Description of the task » Below are records; count the lines in them that hold "point" and give only the count.

*** Opening of Information ***

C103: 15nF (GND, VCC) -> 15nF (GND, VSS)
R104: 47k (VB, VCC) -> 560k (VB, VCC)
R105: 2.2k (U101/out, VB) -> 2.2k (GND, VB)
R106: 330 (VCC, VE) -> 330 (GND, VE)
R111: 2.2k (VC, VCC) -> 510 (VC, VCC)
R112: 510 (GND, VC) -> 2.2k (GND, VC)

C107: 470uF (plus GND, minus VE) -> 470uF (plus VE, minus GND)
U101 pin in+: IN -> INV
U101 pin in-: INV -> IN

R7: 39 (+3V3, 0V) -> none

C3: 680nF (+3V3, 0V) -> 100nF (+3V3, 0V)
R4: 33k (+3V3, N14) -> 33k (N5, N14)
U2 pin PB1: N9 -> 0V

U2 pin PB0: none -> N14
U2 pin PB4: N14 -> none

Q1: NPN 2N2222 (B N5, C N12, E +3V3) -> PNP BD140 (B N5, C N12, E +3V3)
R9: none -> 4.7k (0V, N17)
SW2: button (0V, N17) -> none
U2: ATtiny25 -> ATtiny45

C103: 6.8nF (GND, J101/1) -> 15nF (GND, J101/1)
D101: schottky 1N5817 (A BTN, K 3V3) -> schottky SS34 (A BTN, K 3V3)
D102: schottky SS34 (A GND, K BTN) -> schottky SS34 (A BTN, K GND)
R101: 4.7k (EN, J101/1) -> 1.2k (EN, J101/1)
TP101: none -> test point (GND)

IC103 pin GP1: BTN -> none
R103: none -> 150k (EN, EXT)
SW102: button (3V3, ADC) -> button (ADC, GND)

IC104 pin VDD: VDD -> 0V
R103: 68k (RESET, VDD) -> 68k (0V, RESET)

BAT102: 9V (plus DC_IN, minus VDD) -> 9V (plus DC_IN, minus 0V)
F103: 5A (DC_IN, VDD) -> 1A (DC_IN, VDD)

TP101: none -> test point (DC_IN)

*** Close of Information ***

Response below » 2